[Extracted entries]
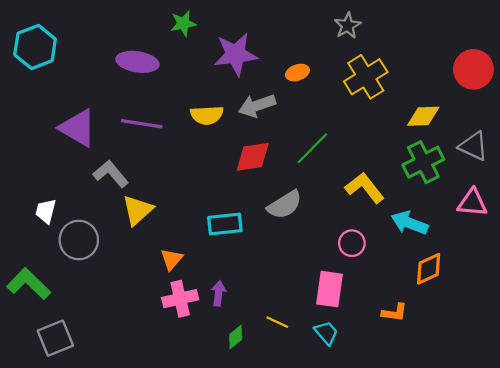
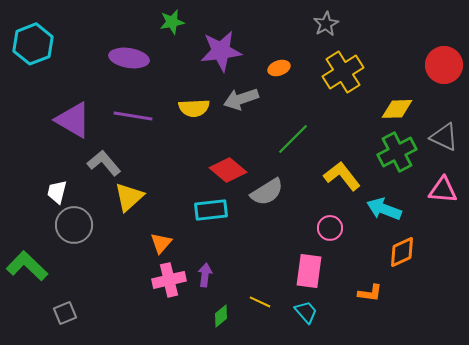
red diamond: (253, 157) -> (228, 170), moved, turned 48
white trapezoid: (46, 211) -> (57, 192), moved
gray square: (55, 338) -> (65, 313), moved, size x0.7

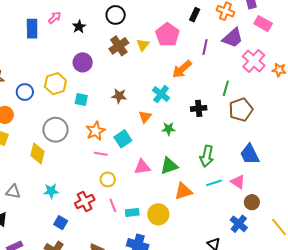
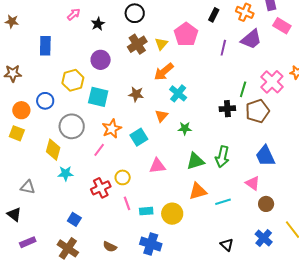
blue rectangle: (32, 29) -> (45, 46), moved
pink cross: (254, 61) -> (272, 82), moved
orange arrow: (182, 69) -> (164, 72), moved
blue circle: (25, 92) -> (45, 101), moved
cyan square: (81, 100) -> (98, 97), size x1.5
black cross: (199, 108) -> (227, 109), moved
pink line: (101, 154) -> (99, 150), moved, turned -64
green triangle: (169, 166) -> (195, 161), moved
cyan line: (214, 183) -> (223, 202), moved
cyan star: (51, 191) -> (65, 173), moved
red cross: (85, 202) -> (101, 188), moved
blue cross: (239, 224) -> (264, 238), moved

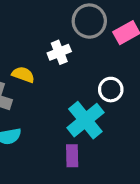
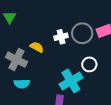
gray circle: (89, 21) -> (82, 33), moved

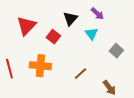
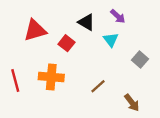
black triangle: (70, 19) -> (86, 22), turned -42
red triangle: (26, 26) -> (35, 30), turned 30

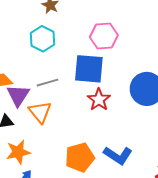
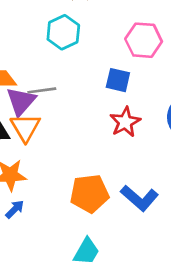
blue square: (89, 69) -> (118, 80), size x0.6
gray line: (48, 83) -> (42, 90), moved
orange triangle: (40, 112) -> (25, 128), moved

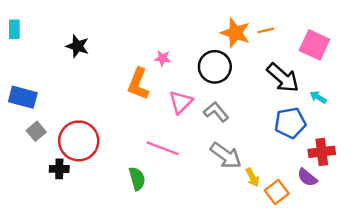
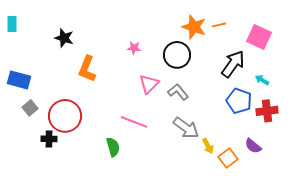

[Directions for this task] The task requires that every line above be transcribed exactly, without the images.

[Reply to the task]
red diamond: (253, 157) -> (228, 170), moved, turned 48
white trapezoid: (46, 211) -> (57, 192), moved
gray square: (55, 338) -> (65, 313), moved, size x0.7

blue rectangle: (32, 29) -> (45, 46), moved
pink cross: (254, 61) -> (272, 82), moved
orange arrow: (182, 69) -> (164, 72), moved
blue circle: (25, 92) -> (45, 101), moved
cyan square: (81, 100) -> (98, 97), size x1.5
black cross: (199, 108) -> (227, 109), moved
pink line: (101, 154) -> (99, 150), moved, turned -64
green triangle: (169, 166) -> (195, 161), moved
cyan line: (214, 183) -> (223, 202), moved
cyan star: (51, 191) -> (65, 173), moved
red cross: (85, 202) -> (101, 188), moved
blue cross: (239, 224) -> (264, 238), moved

gray circle: (89, 21) -> (82, 33), moved

black triangle: (70, 19) -> (86, 22), turned -42
red triangle: (26, 26) -> (35, 30), turned 30

blue square: (89, 69) -> (118, 80), size x0.6
gray line: (48, 83) -> (42, 90), moved
orange triangle: (40, 112) -> (25, 128), moved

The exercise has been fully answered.